Dataset items
────

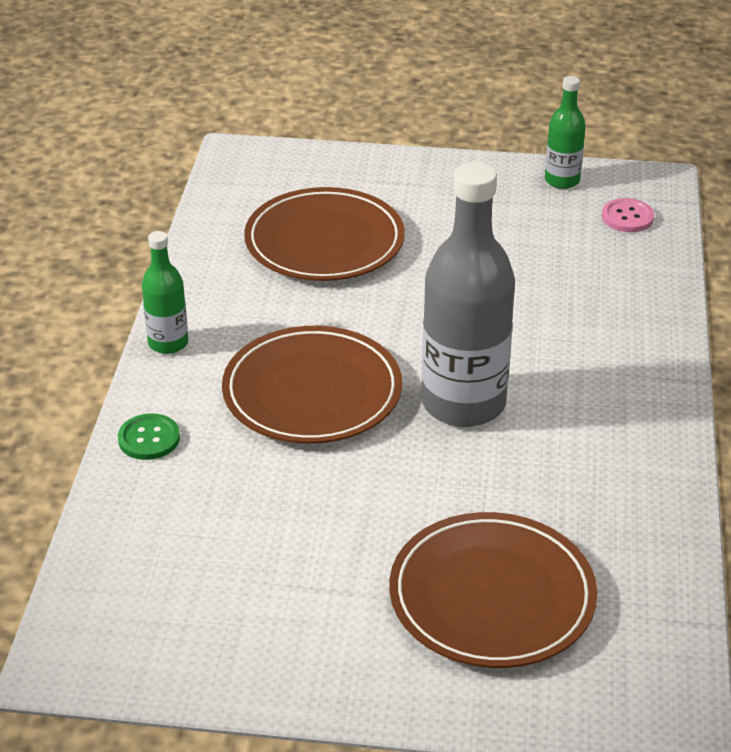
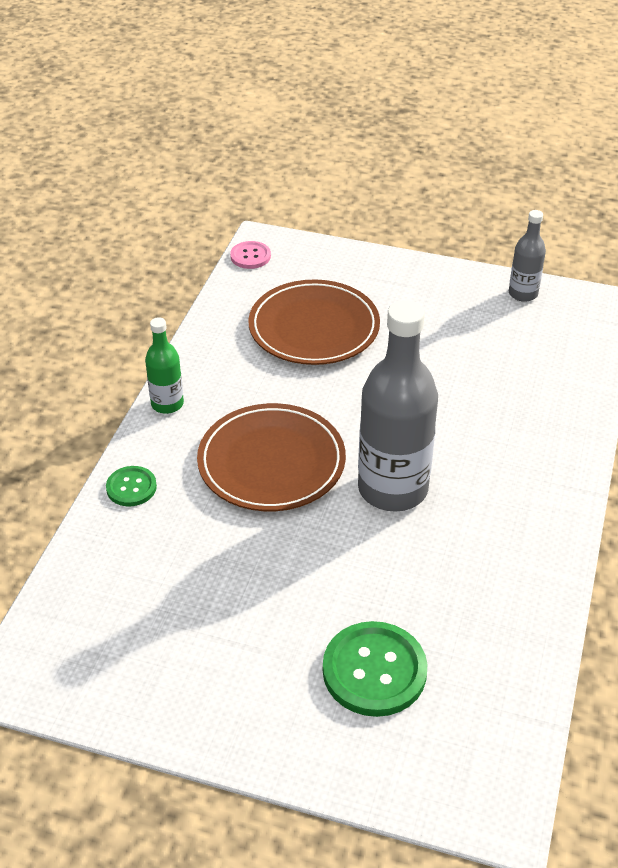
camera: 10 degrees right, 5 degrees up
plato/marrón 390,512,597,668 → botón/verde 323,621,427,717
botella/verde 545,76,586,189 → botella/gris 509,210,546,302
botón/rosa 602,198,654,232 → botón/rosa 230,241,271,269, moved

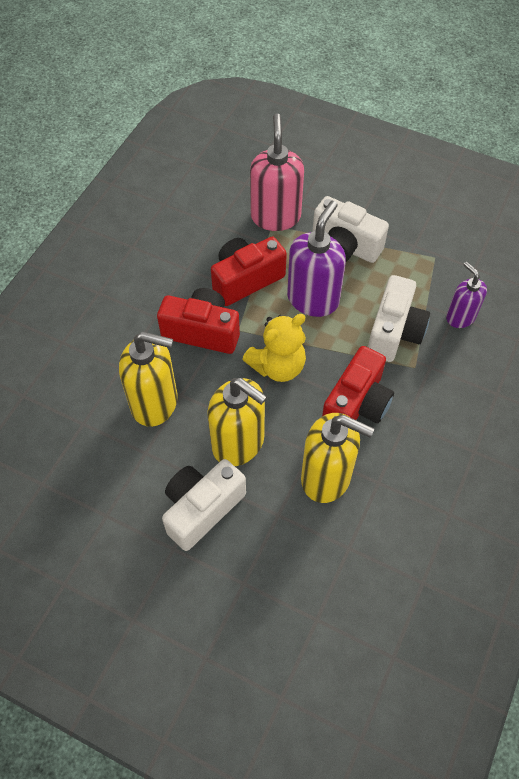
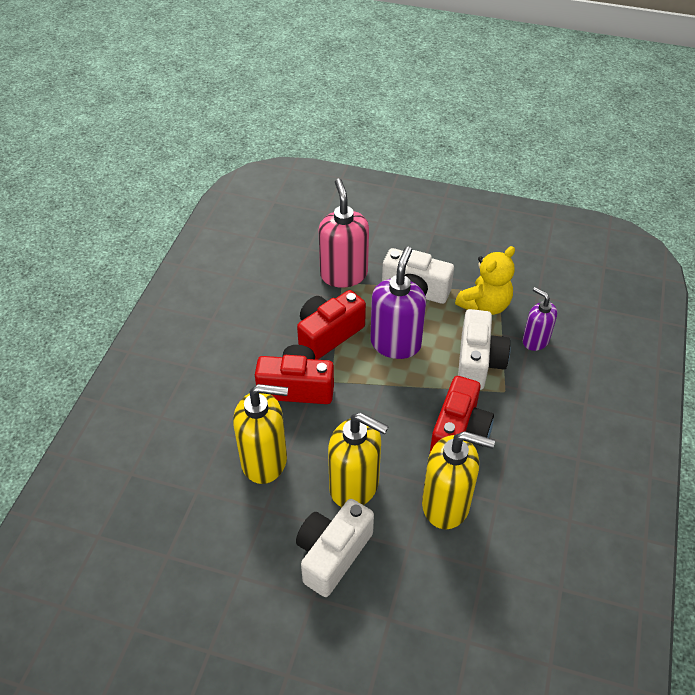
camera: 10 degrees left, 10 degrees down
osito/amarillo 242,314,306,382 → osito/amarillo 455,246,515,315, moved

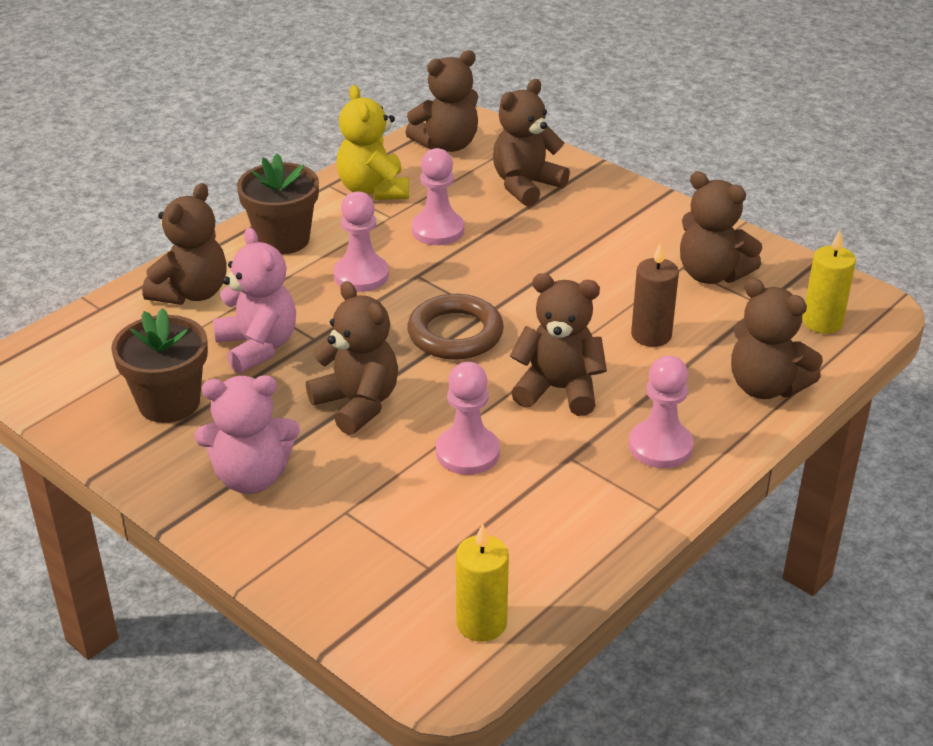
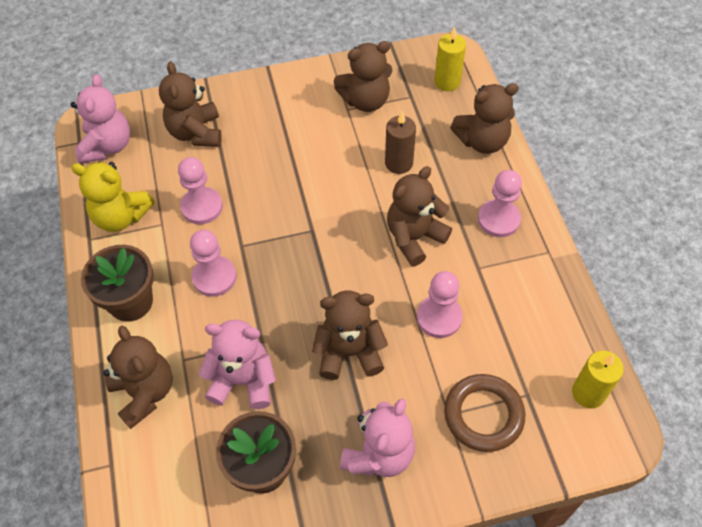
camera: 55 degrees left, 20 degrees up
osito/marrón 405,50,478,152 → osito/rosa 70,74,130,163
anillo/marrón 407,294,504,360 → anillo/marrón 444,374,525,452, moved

────

The lines to retype begin with the one containing "camera: 10 degrees left, 10 degrees down" and end with the last line of the records. Reproduce them exactly and omit the pictures.

Result for this task:
camera: 10 degrees left, 10 degrees down
osito/amarillo 242,314,306,382 → osito/amarillo 455,246,515,315, moved

camera: 55 degrees left, 20 degrees up
osito/marrón 405,50,478,152 → osito/rosa 70,74,130,163
anillo/marrón 407,294,504,360 → anillo/marrón 444,374,525,452, moved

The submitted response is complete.